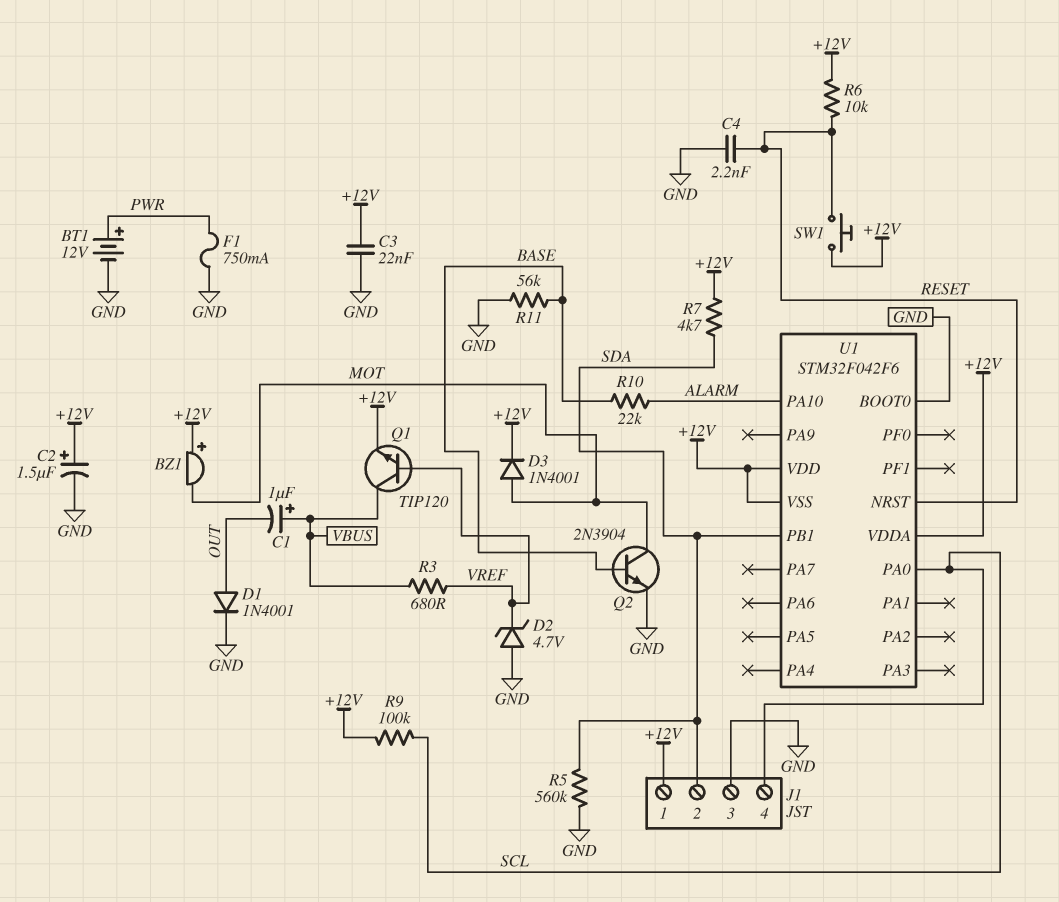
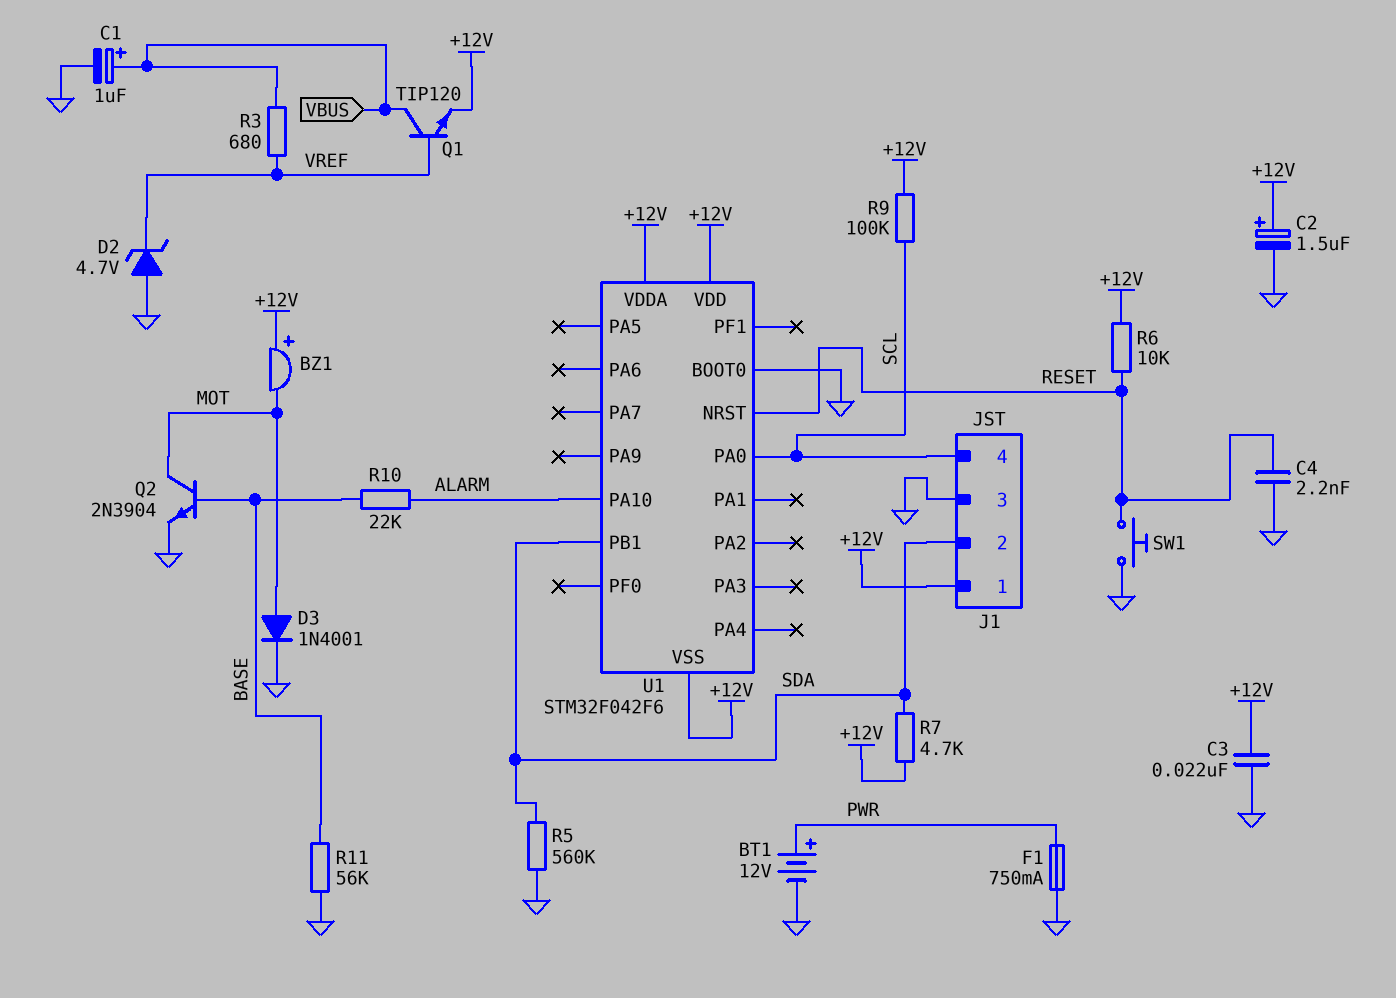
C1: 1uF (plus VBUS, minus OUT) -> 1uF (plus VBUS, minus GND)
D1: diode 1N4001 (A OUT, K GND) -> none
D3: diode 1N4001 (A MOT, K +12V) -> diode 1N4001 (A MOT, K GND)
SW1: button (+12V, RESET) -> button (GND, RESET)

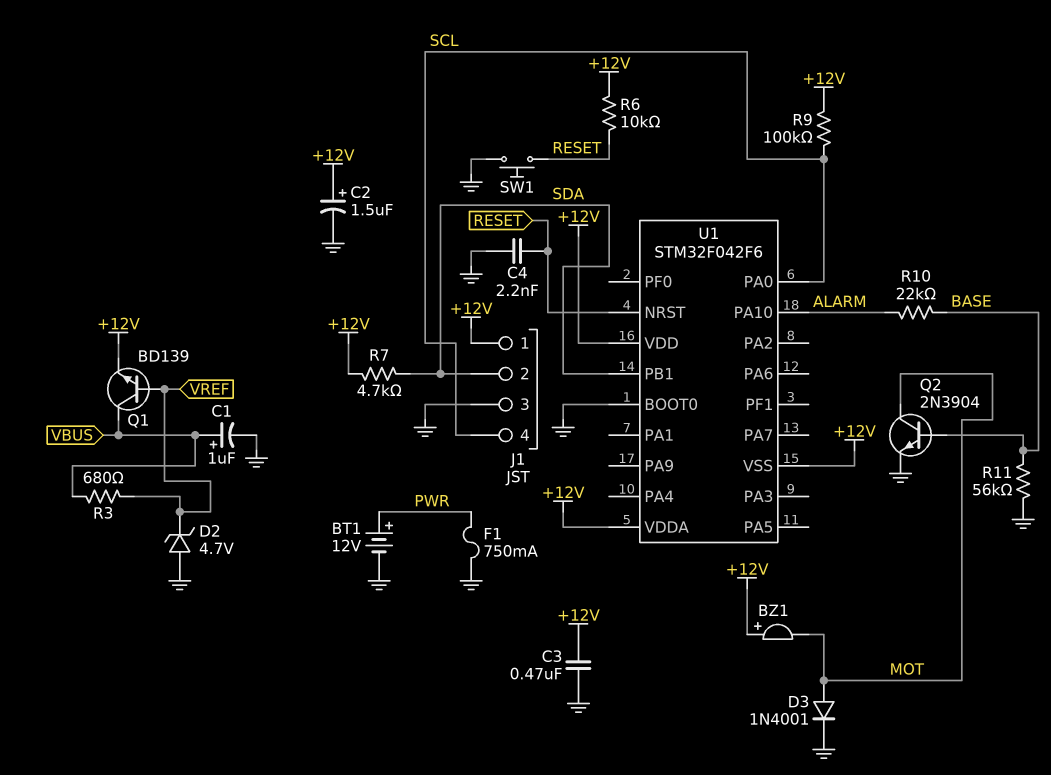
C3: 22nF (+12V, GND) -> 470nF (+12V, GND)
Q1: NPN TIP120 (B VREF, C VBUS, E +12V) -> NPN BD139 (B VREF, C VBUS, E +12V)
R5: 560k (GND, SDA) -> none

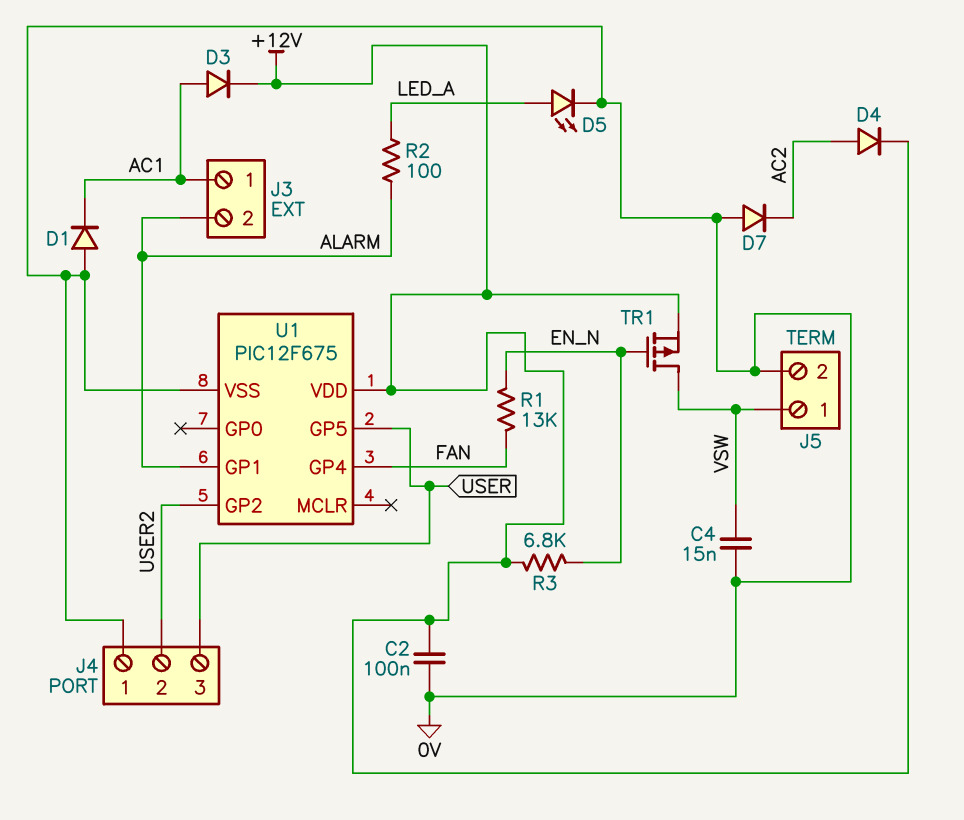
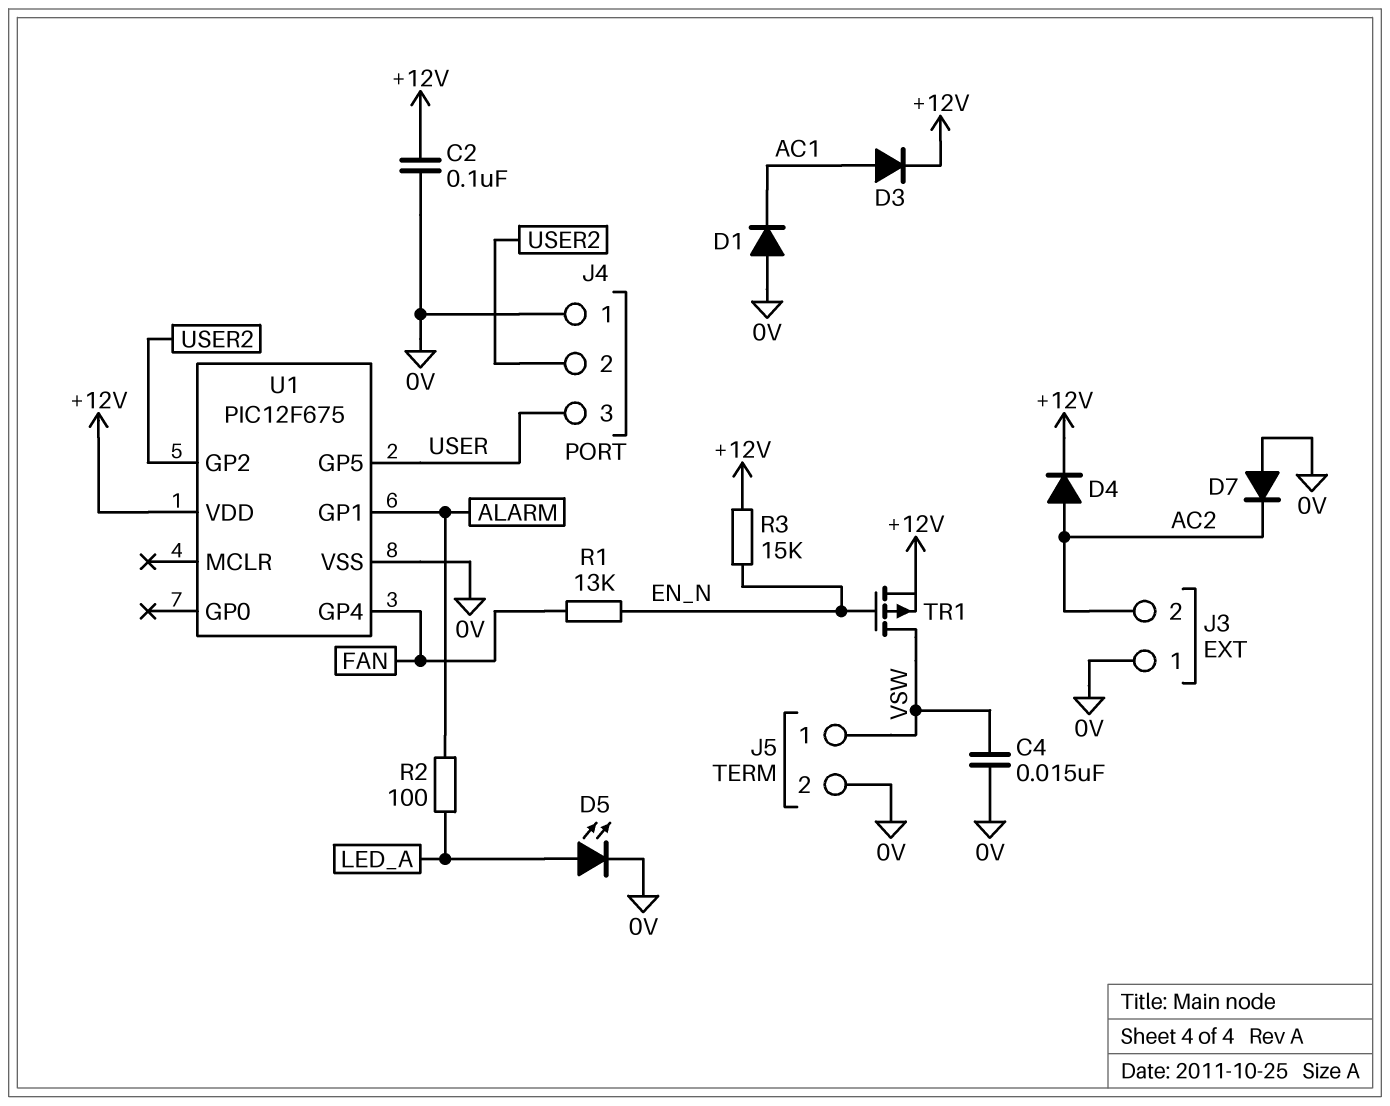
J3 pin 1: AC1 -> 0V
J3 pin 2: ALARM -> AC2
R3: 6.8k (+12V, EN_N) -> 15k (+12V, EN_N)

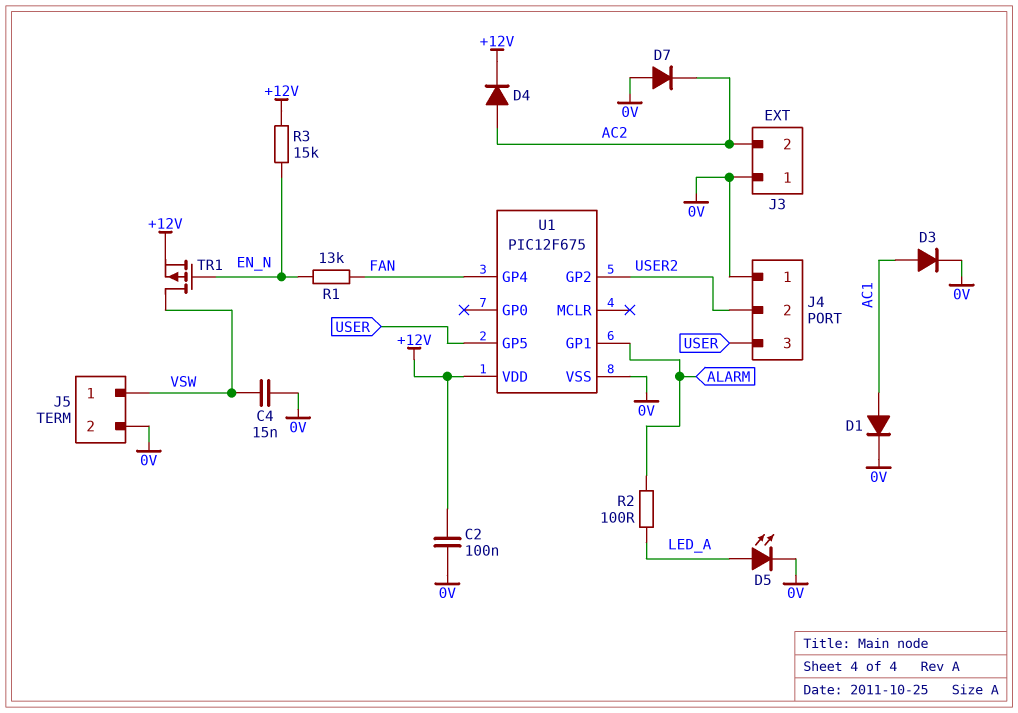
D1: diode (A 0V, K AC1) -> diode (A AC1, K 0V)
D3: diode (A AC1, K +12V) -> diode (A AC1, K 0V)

_ _ _

§ **AIM OF THE EXERCISE**:
Without including any pictures, set down word for word every line from the one containing "J3 pin 1: AC1 -> 0V" through the last line of the material.

§ **REPLY TO THE EXERCISE**:
J3 pin 1: AC1 -> 0V
J3 pin 2: ALARM -> AC2
R3: 6.8k (+12V, EN_N) -> 15k (+12V, EN_N)

D1: diode (A 0V, K AC1) -> diode (A AC1, K 0V)
D3: diode (A AC1, K +12V) -> diode (A AC1, K 0V)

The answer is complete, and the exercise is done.